» Spatial reasoning data:
%%

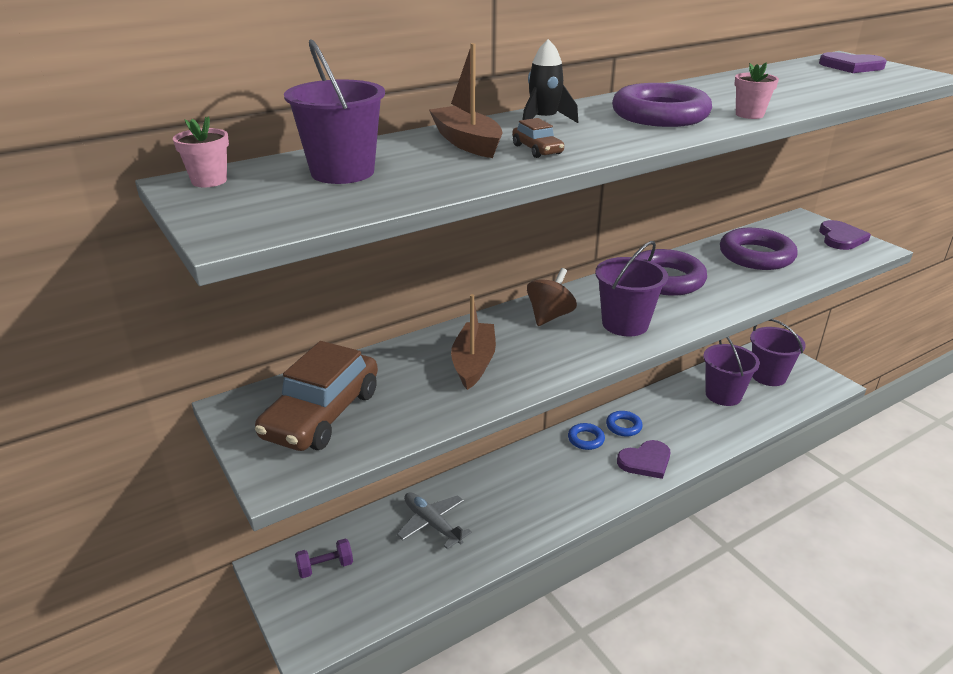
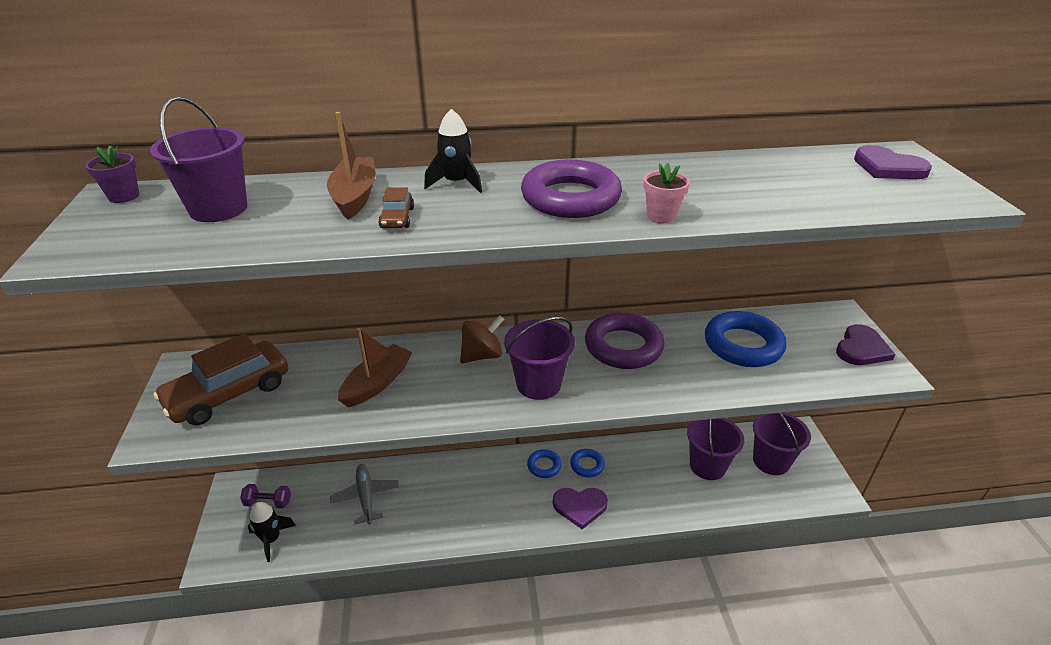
camera: 25 degrees right, 5 degrees up
(209, 181) = (124, 196): pink flower pot -> purple flower pot
(360, 599) = (271, 539): none -> black rocket
(756, 256) = (743, 345): purple ring -> blue ring

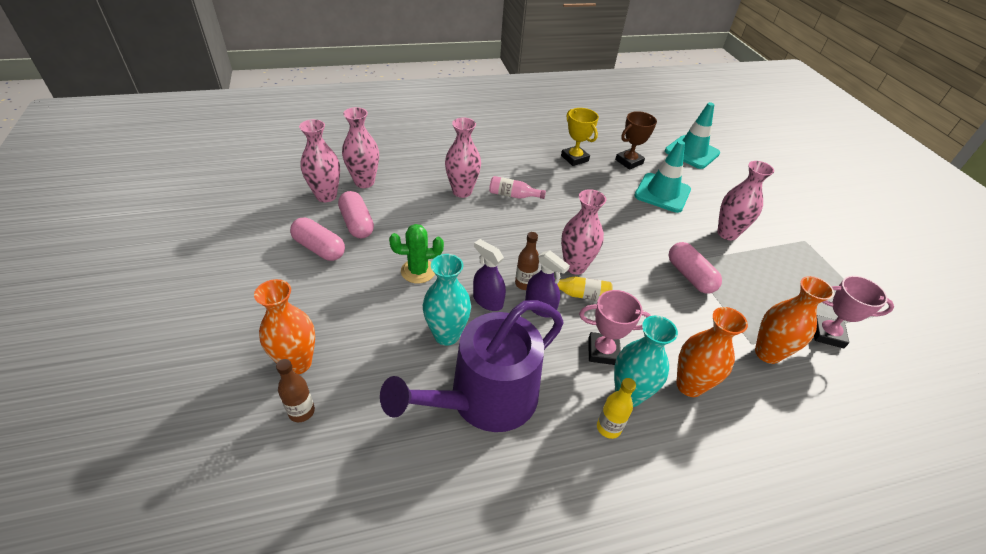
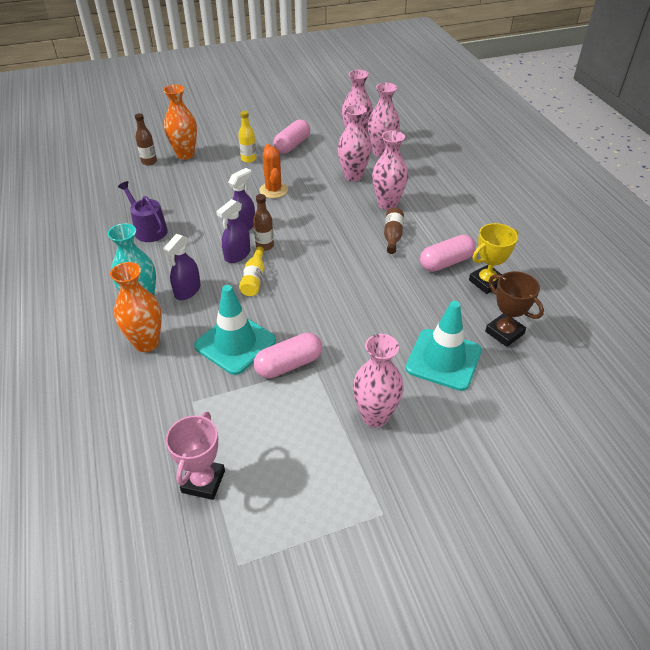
camera: 90 degrees right, 0 degrees up
(357, 224) = (324, 156): pink capsule -> pink capsule (446, 262)
(418, 271) = (273, 190): green cactus -> orange cactus
(446, 335) = (207, 209): turquoise vase -> none
(485, 399) = (148, 229): purple watering can -> purple watering can, size x0.51
(513, 195) = (392, 236): pink bottle -> brown bottle
(575, 266) = (291, 277): pink vase -> pink vase (353, 176)
(603, 351) = (187, 291): pink trophy -> purple spray bottle
(608, 428) = (114, 290): yellow bottle -> yellow bottle (248, 159)
(692, 152) = (569, 409): turquoise traffic cone -> turquoise traffic cone (235, 343)
(767, 353) = (178, 412): orange vase -> none

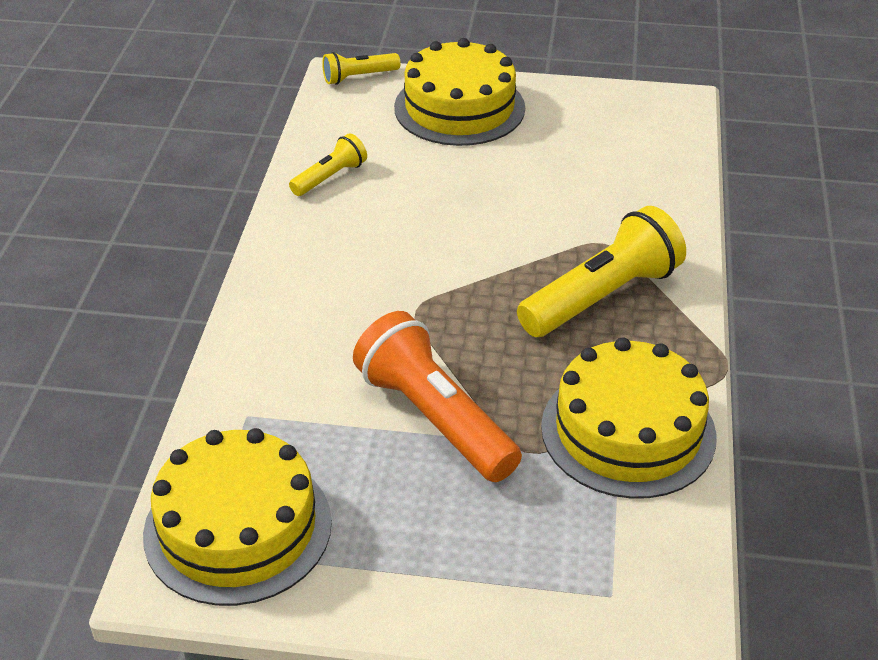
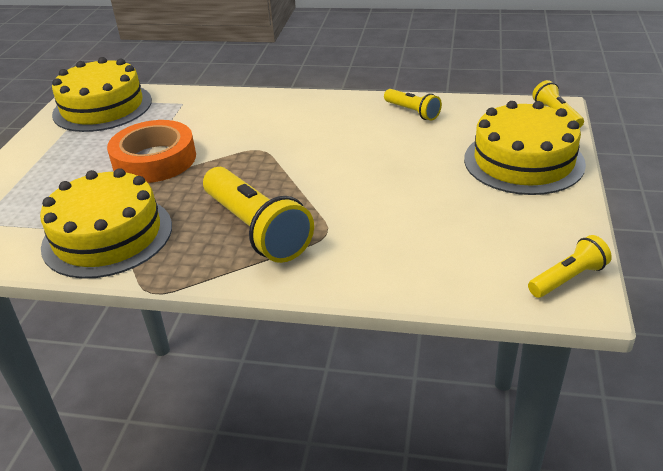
camera: 95 degrees right, 5 degrees down
(435, 418) = (154, 160): orange flashlight -> orange tape
(656, 104) = (568, 279): none -> yellow flashlight

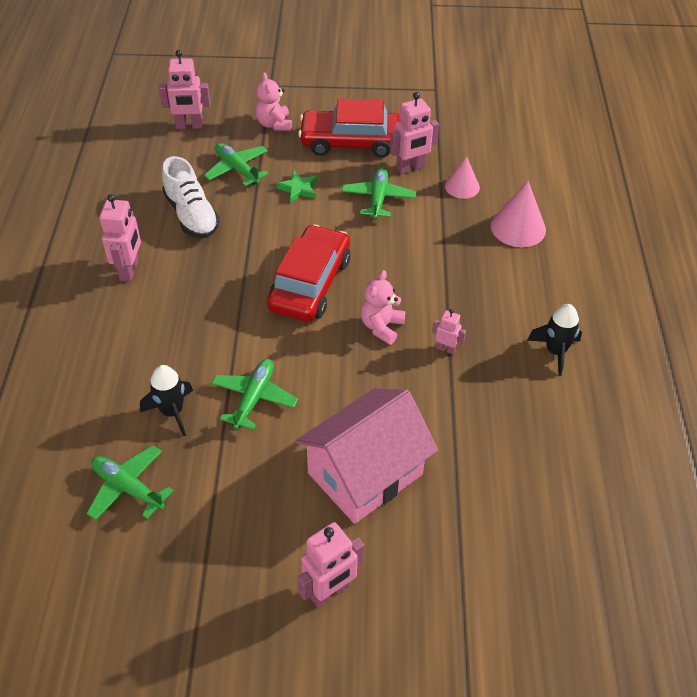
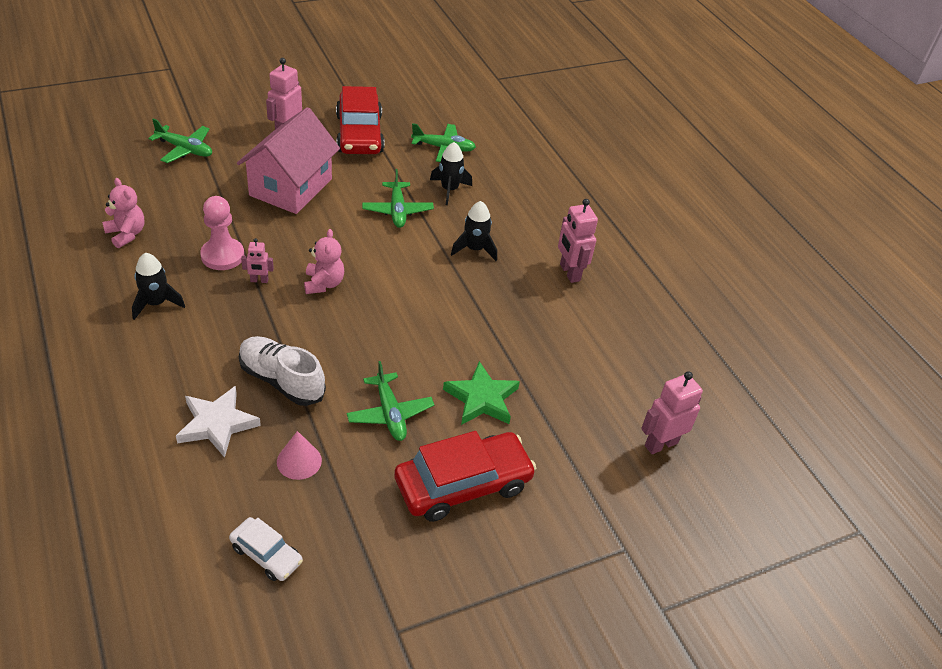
camera: 150 degrees right, 5 degrees down
(191, 215) = (563, 336): white shoe -> white shoe (281, 380)
(203, 323) = (474, 249): none -> black rocket
(237, 169) = (562, 402): green plane -> green plane (185, 149)
(274, 124) = (571, 481): pink teddy bear -> pink teddy bear (126, 234)
(298, 189) = (482, 398): green star -> green star, size x1.55
(310, 284) = (407, 303): red car -> red car (359, 134)
(410, 168) = (371, 468): pink robot -> none
(476, 391) = (222, 256): none -> pink pawn
(502, 142) = (266, 554): none -> white car
(518, 227) = (217, 424): pink cone -> white star

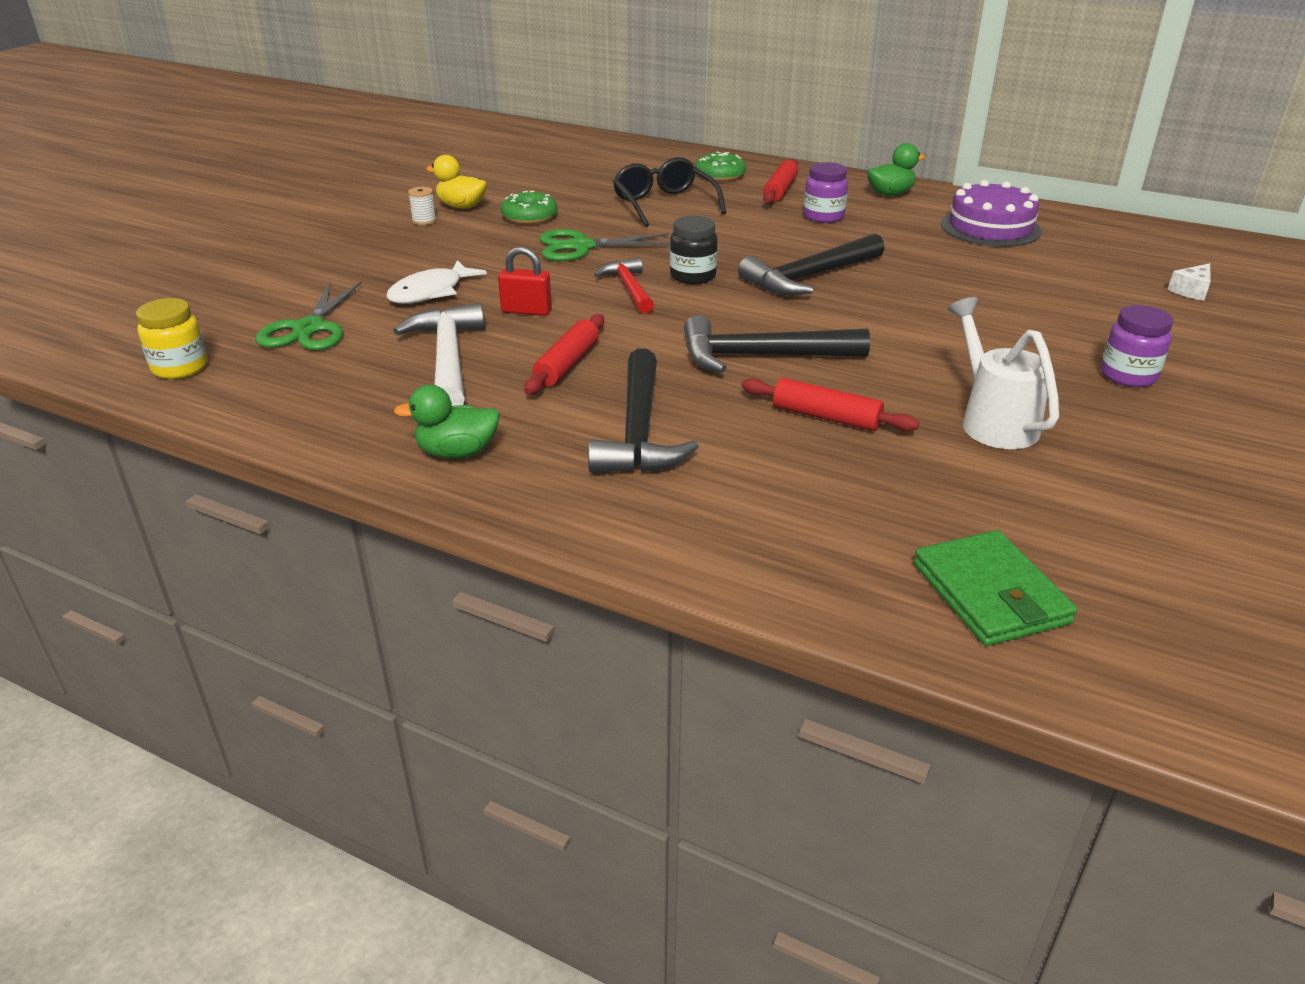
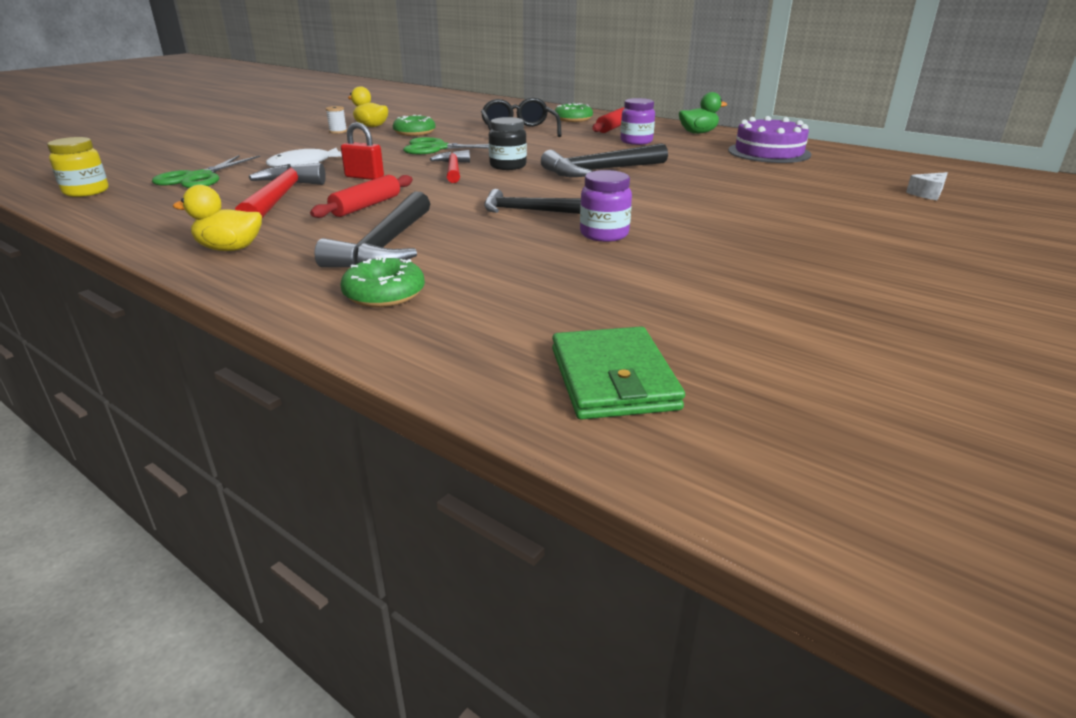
camera: 10 degrees right, 5 degrees down
(448, 359) = (279, 198): white hammer -> red hammer
(457, 453) = (230, 249): green duck -> yellow duck
(689, 505) = (384, 294): none -> green donut
(761, 356) = (524, 210): black hammer -> black hammer, size x0.64
(826, 417) = (549, 248): red rolling pin -> none
(993, 421) = (697, 260): white watering can -> none
(1128, 376) = (841, 240): purple jar -> purple jar (604, 234)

%%

This exercise calls for the lines from the one holding "(689, 505) = (384, 294): none -> green donut" through the end of the entries, transcribed exactly and with nothing more.

(689, 505) = (384, 294): none -> green donut
(761, 356) = (524, 210): black hammer -> black hammer, size x0.64
(826, 417) = (549, 248): red rolling pin -> none
(993, 421) = (697, 260): white watering can -> none
(1128, 376) = (841, 240): purple jar -> purple jar (604, 234)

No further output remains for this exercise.